EXERCISE MATERIAL below:
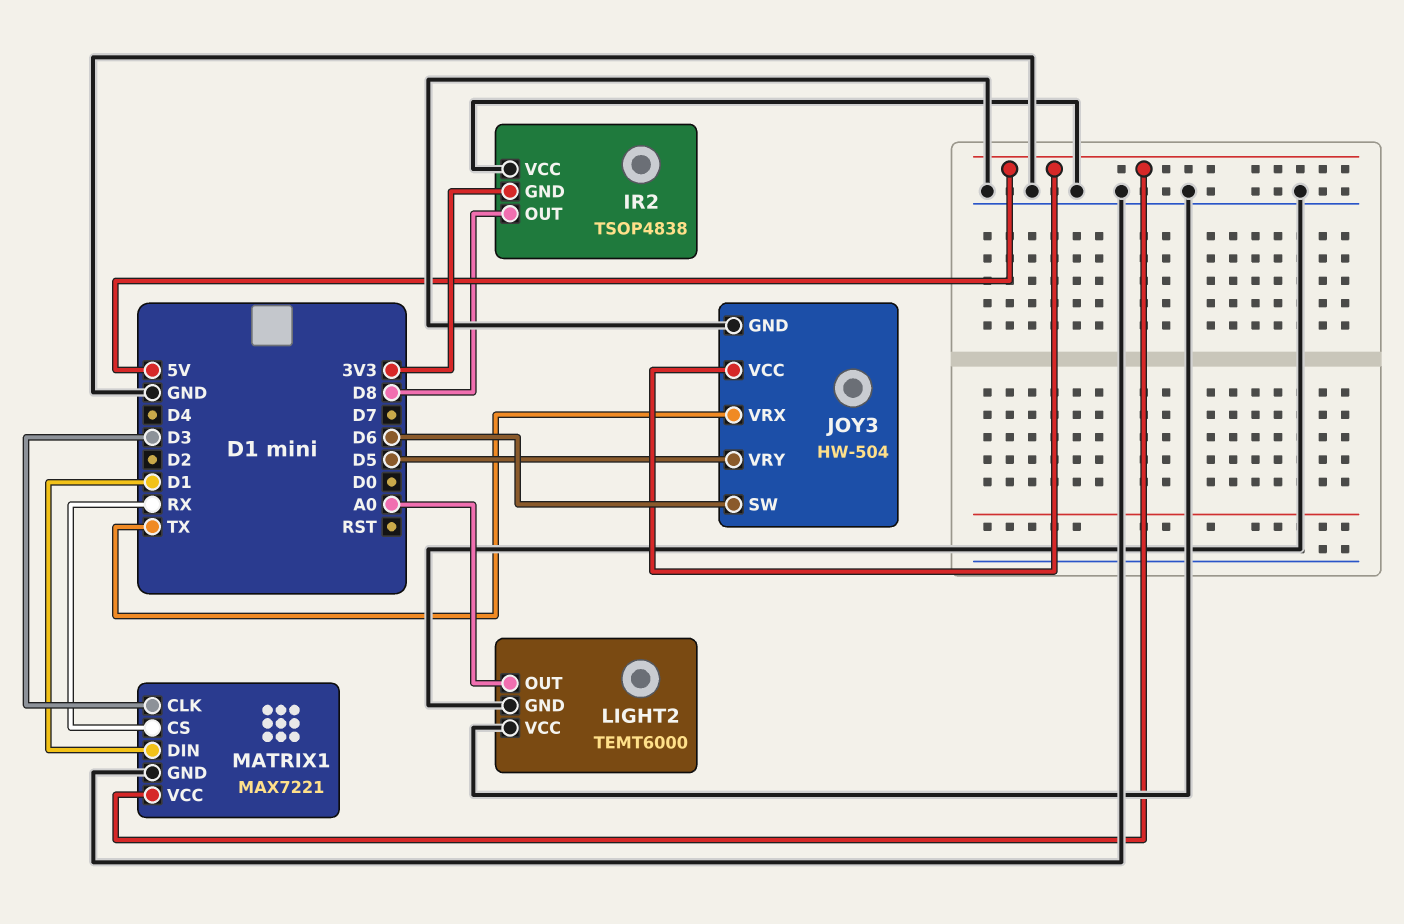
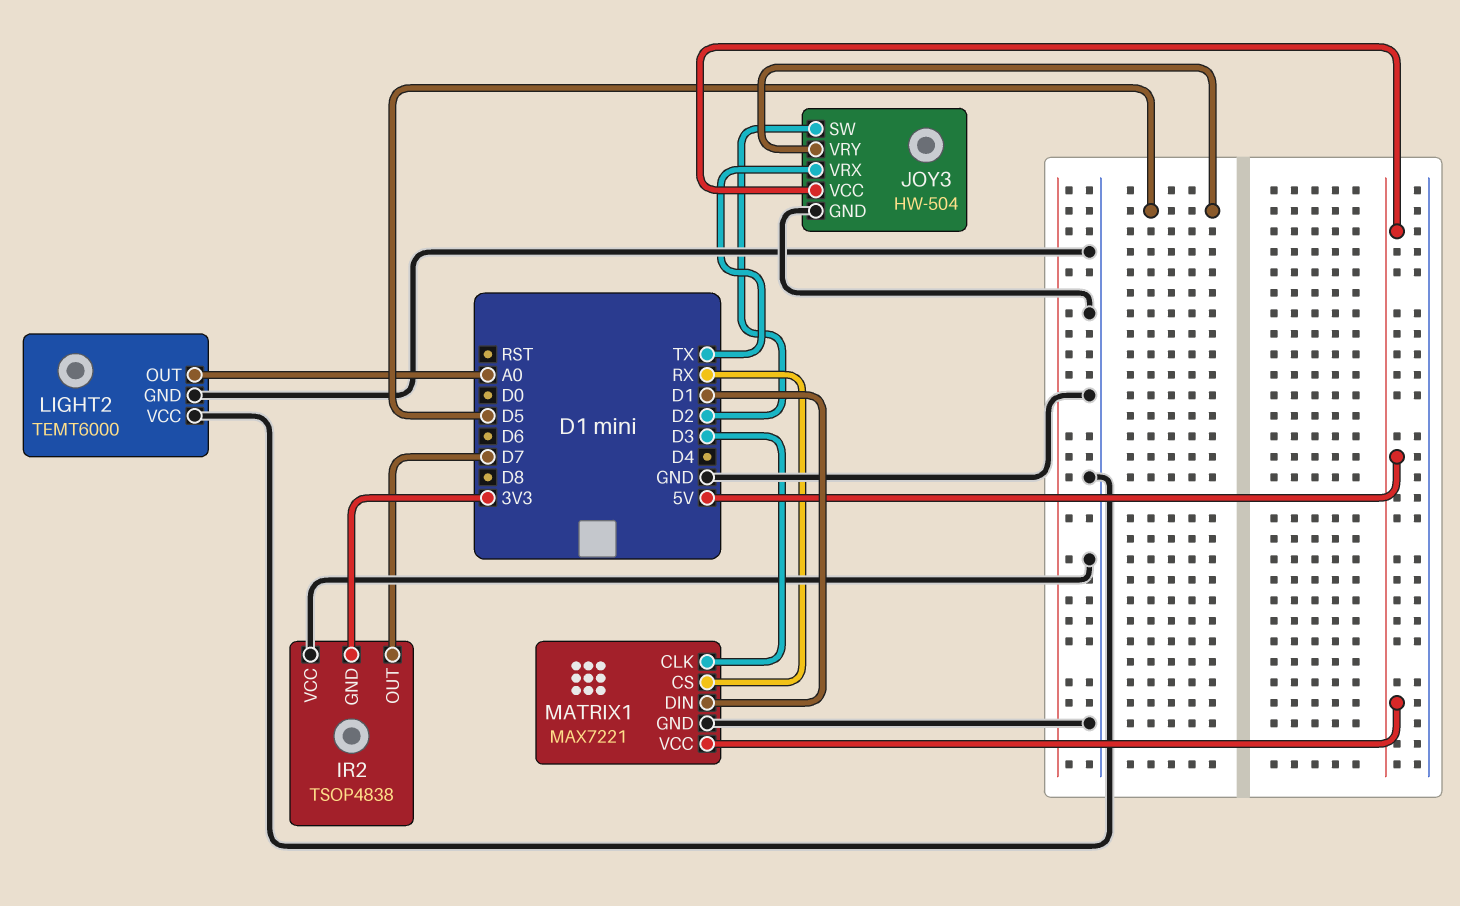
IR2 pin OUT: D8 -> D7
JOY3 pin SW: D6 -> D2

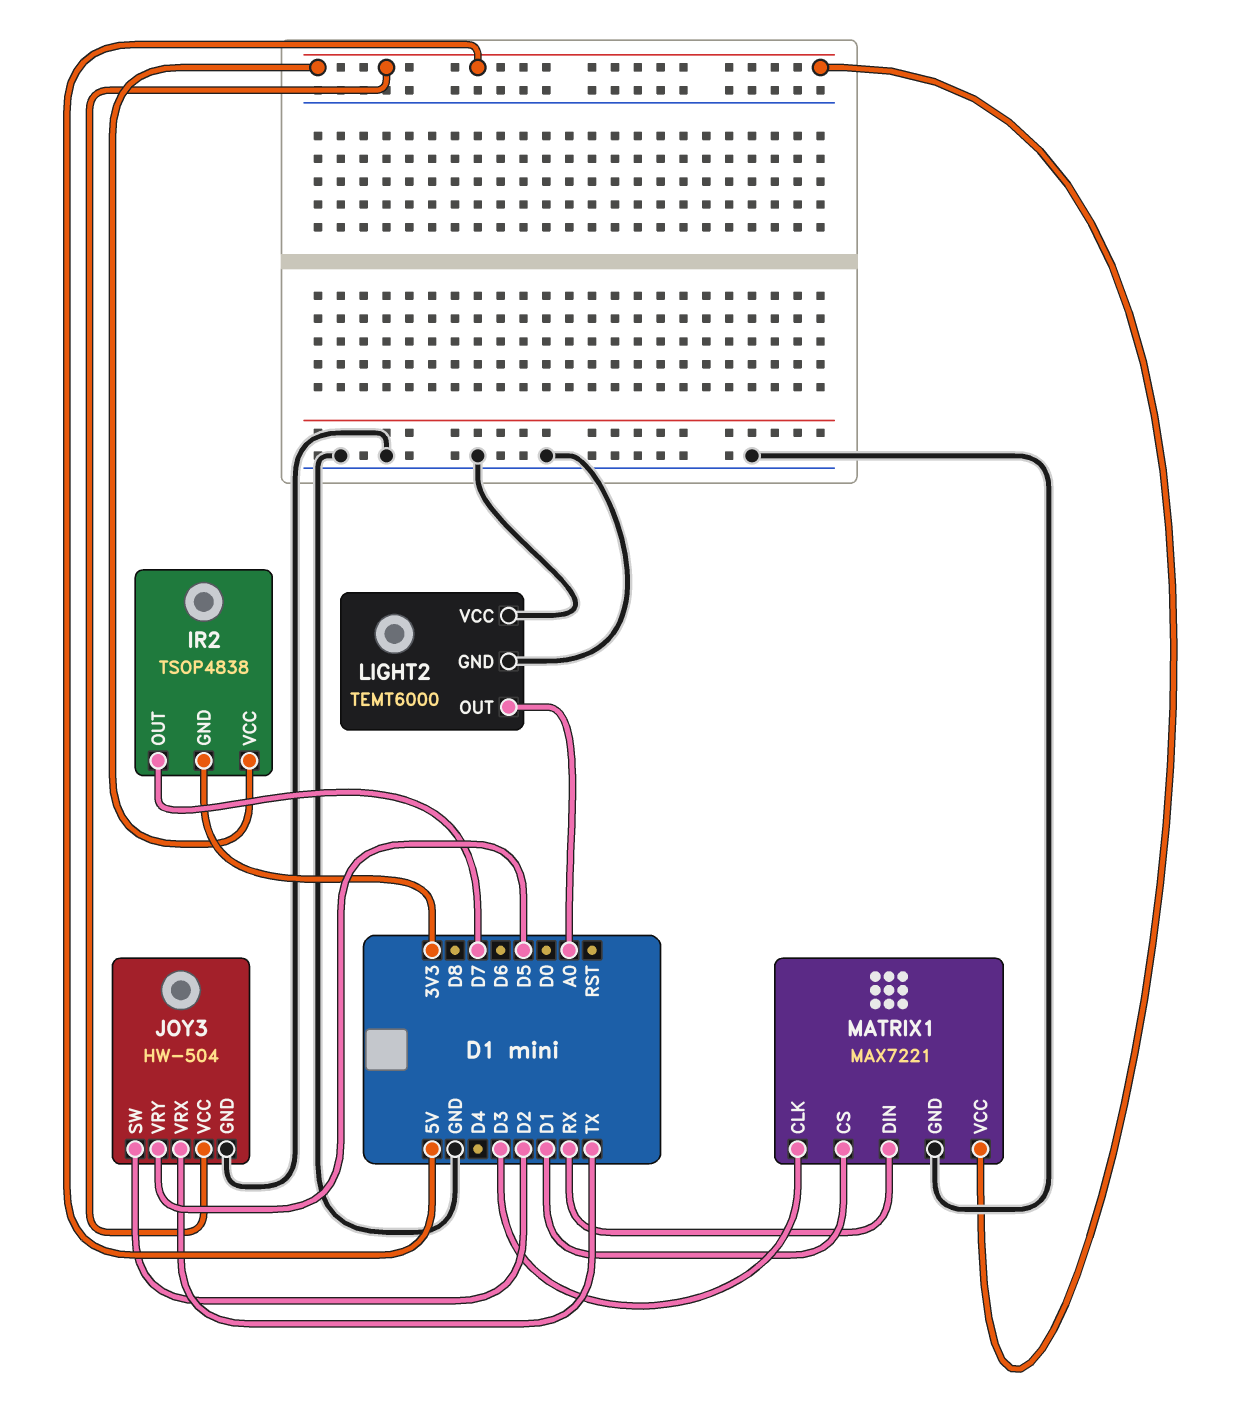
IR2 pin VCC: GND -> 5V
MATRIX1 pin CS: RX -> D1
MATRIX1 pin DIN: D1 -> RX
End of EXERCISE MATERIAL.
• _WHAT TO DO_: Write all the entries again word for word, minus the pictures.

• _ANSWER BELOW_:
IR2 pin OUT: D8 -> D7
JOY3 pin SW: D6 -> D2

IR2 pin VCC: GND -> 5V
MATRIX1 pin CS: RX -> D1
MATRIX1 pin DIN: D1 -> RX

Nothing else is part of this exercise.